◆ WORK ORDER ◆
With pictures omitted, copy exactly the lines from the one containing "now: orange-coloured_cutting_board (no." through the end of the records below.

::: GIVEN DATA

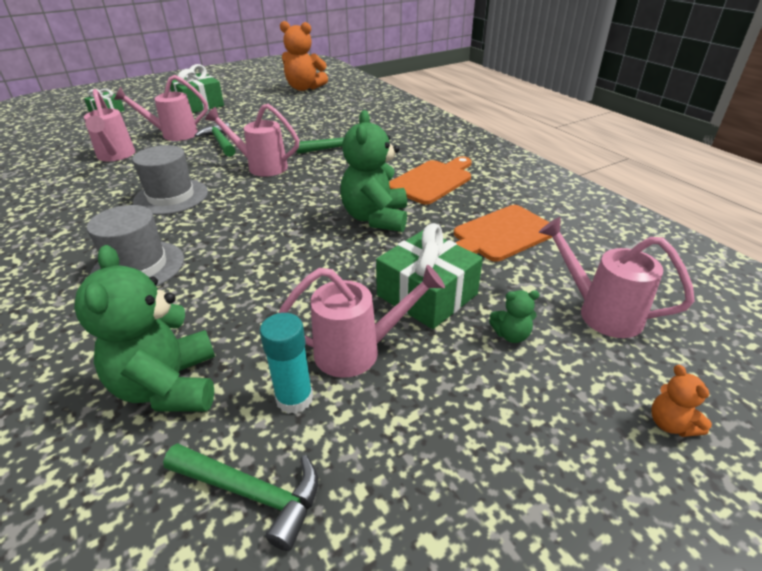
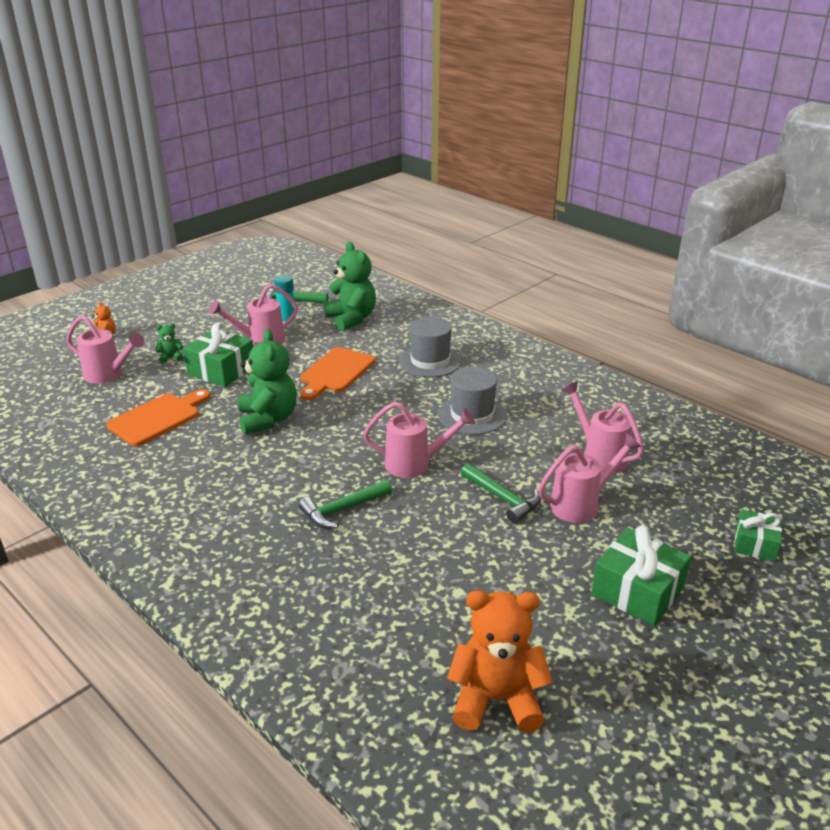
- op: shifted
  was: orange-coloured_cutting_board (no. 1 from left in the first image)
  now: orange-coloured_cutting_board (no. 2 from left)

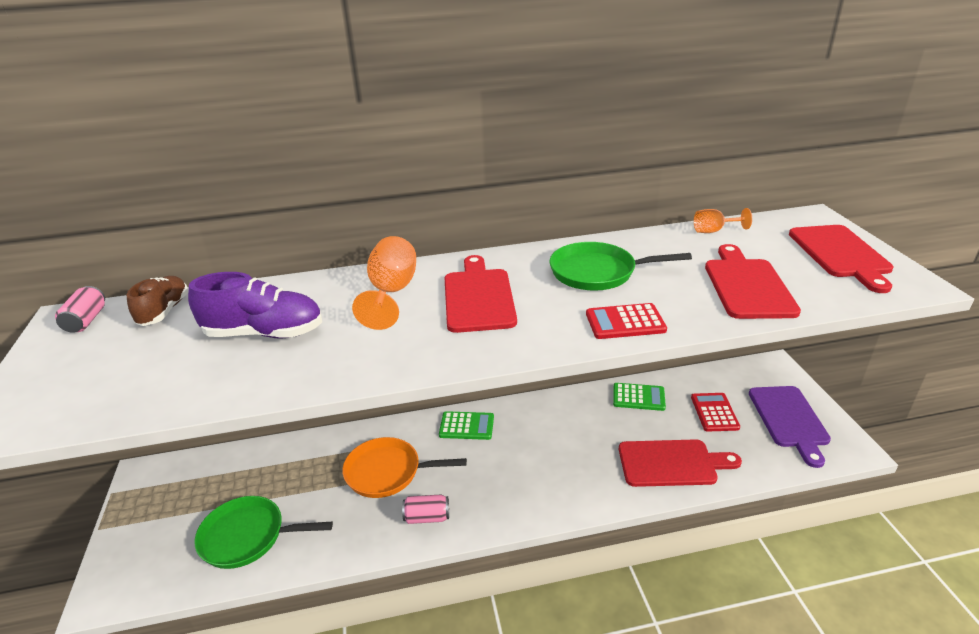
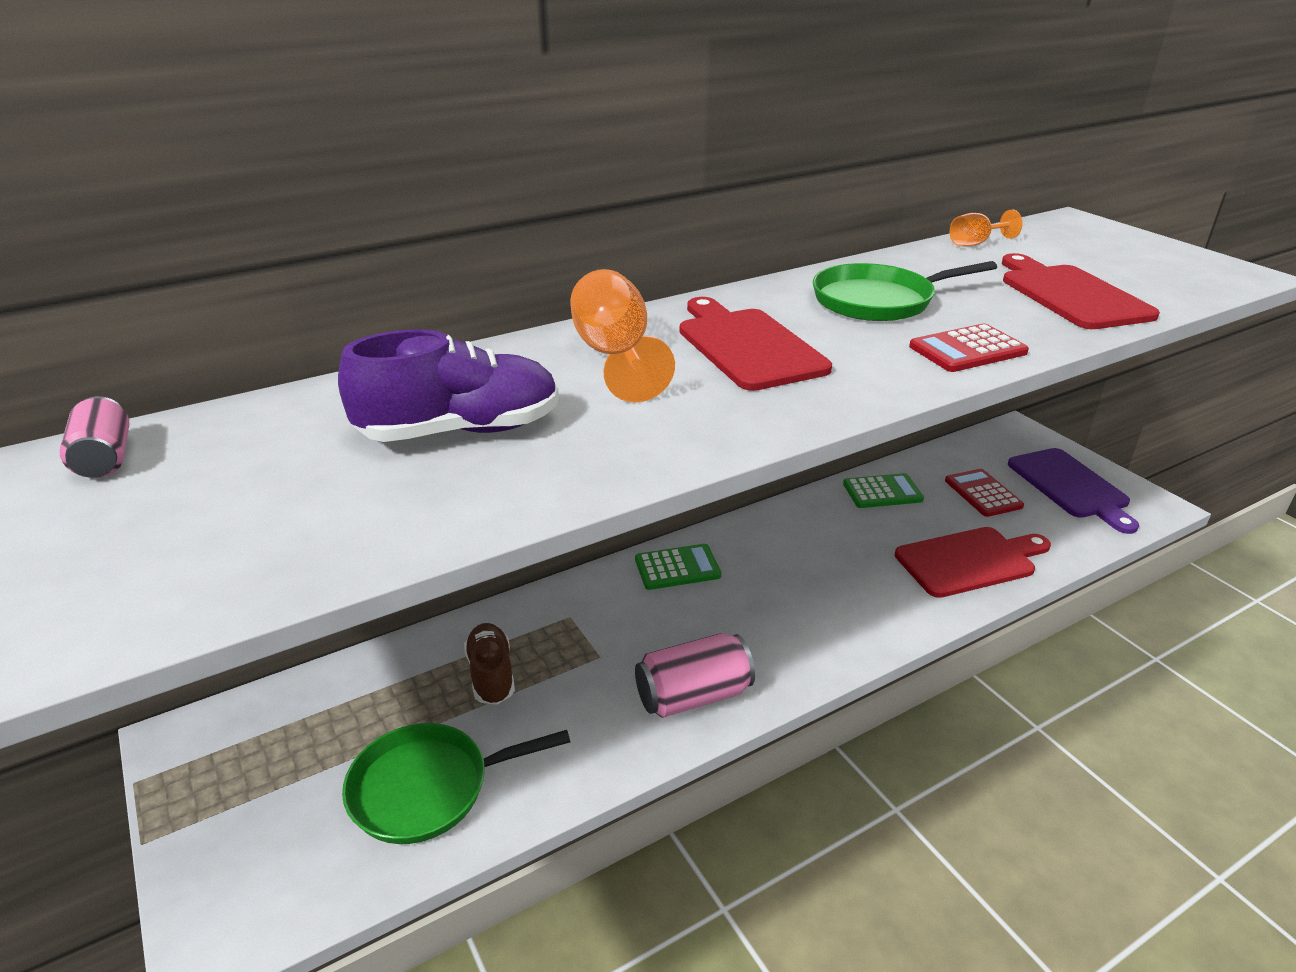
- op: gone
  was: orange-coloured_skillet
- op: gone
  was: scarlet_cutting_board (no. 4 from left)
- op: shifted
  was: russet_sneaker
- op: scaled
  was: rose-pink_can (no. 2 from left)
  ratio: 1.58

::::::

◆ RESULT ◆
  now: orange-coloured_cutting_board (no. 2 from left)

- op: gone
  was: orange-coloured_skillet
- op: gone
  was: scarlet_cutting_board (no. 4 from left)
- op: shifted
  was: russet_sneaker
- op: scaled
  was: rose-pink_can (no. 2 from left)
  ratio: 1.58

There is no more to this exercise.